[Problem to solve]: Beginning with the first line, transcribe the entries below exactly through the line containing "turquoise teapot: 13 -> 14", inclusive.

[Input data]:
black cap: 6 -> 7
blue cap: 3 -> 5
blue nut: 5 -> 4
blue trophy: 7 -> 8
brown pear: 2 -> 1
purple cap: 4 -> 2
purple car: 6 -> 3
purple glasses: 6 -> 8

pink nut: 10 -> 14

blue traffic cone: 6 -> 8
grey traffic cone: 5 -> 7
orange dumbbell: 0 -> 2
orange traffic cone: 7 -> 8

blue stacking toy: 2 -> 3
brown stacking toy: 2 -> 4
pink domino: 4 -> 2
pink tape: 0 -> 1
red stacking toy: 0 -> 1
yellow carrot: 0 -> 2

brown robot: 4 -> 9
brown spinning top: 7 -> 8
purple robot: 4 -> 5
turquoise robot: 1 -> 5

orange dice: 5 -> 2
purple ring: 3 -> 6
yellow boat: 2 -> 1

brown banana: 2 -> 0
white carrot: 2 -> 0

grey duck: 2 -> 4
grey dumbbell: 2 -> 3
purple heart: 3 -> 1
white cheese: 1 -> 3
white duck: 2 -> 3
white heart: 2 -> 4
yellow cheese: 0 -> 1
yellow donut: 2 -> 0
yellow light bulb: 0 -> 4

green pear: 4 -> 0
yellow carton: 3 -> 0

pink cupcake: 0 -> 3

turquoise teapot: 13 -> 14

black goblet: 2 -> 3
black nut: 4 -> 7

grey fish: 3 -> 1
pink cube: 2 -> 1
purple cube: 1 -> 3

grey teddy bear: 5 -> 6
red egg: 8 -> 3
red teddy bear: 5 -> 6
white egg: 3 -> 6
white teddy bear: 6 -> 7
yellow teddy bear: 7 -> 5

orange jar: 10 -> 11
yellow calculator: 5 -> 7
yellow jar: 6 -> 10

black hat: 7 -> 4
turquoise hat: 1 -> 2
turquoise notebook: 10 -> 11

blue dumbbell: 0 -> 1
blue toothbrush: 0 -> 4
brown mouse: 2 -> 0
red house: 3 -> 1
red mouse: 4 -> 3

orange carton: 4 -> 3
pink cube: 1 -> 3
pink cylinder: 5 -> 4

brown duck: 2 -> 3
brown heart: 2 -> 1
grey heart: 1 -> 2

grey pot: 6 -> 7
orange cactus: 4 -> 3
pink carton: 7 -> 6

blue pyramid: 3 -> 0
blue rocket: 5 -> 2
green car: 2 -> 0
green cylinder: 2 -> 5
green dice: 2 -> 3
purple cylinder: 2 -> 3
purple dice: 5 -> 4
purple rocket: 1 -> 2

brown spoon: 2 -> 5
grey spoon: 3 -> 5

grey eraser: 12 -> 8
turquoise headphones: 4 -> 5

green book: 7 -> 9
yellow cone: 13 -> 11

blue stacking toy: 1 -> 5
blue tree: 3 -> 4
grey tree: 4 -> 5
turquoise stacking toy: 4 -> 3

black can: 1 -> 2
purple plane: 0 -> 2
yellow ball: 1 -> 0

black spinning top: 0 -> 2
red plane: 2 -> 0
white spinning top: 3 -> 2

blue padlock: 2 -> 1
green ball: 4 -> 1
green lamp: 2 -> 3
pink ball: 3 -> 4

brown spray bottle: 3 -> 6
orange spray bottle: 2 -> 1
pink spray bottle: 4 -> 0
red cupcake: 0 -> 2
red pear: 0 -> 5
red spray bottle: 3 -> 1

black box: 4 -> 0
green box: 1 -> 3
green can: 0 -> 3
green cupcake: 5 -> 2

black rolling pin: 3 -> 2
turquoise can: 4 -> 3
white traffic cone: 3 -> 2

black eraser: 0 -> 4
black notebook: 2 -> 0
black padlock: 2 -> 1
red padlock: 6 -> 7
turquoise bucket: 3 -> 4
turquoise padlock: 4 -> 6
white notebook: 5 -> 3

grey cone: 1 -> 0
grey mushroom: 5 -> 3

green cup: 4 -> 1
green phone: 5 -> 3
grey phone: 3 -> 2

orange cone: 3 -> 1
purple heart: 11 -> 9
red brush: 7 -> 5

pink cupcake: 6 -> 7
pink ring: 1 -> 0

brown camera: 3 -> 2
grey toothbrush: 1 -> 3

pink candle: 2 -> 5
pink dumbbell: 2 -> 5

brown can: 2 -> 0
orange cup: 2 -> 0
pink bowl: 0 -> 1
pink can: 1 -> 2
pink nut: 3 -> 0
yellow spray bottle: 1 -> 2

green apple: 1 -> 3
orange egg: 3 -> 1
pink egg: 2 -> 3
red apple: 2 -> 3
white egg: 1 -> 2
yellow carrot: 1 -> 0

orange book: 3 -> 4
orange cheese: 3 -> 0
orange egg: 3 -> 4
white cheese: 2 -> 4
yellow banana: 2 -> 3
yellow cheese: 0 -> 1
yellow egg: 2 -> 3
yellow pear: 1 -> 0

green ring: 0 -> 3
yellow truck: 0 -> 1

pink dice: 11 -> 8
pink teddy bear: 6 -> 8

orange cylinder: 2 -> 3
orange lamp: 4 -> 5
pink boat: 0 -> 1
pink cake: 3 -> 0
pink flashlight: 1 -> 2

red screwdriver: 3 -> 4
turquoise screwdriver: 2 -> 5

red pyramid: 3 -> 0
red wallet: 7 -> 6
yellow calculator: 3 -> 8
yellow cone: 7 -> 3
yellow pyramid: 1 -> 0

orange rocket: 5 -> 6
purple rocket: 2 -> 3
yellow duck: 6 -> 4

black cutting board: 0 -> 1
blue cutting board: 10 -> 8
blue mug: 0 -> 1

[Result of the exercise]:
black cap: 6 -> 7
blue cap: 3 -> 5
blue nut: 5 -> 4
blue trophy: 7 -> 8
brown pear: 2 -> 1
purple cap: 4 -> 2
purple car: 6 -> 3
purple glasses: 6 -> 8

pink nut: 10 -> 14

blue traffic cone: 6 -> 8
grey traffic cone: 5 -> 7
orange dumbbell: 0 -> 2
orange traffic cone: 7 -> 8

blue stacking toy: 2 -> 3
brown stacking toy: 2 -> 4
pink domino: 4 -> 2
pink tape: 0 -> 1
red stacking toy: 0 -> 1
yellow carrot: 0 -> 2

brown robot: 4 -> 9
brown spinning top: 7 -> 8
purple robot: 4 -> 5
turquoise robot: 1 -> 5

orange dice: 5 -> 2
purple ring: 3 -> 6
yellow boat: 2 -> 1

brown banana: 2 -> 0
white carrot: 2 -> 0

grey duck: 2 -> 4
grey dumbbell: 2 -> 3
purple heart: 3 -> 1
white cheese: 1 -> 3
white duck: 2 -> 3
white heart: 2 -> 4
yellow cheese: 0 -> 1
yellow donut: 2 -> 0
yellow light bulb: 0 -> 4

green pear: 4 -> 0
yellow carton: 3 -> 0

pink cupcake: 0 -> 3

turquoise teapot: 13 -> 14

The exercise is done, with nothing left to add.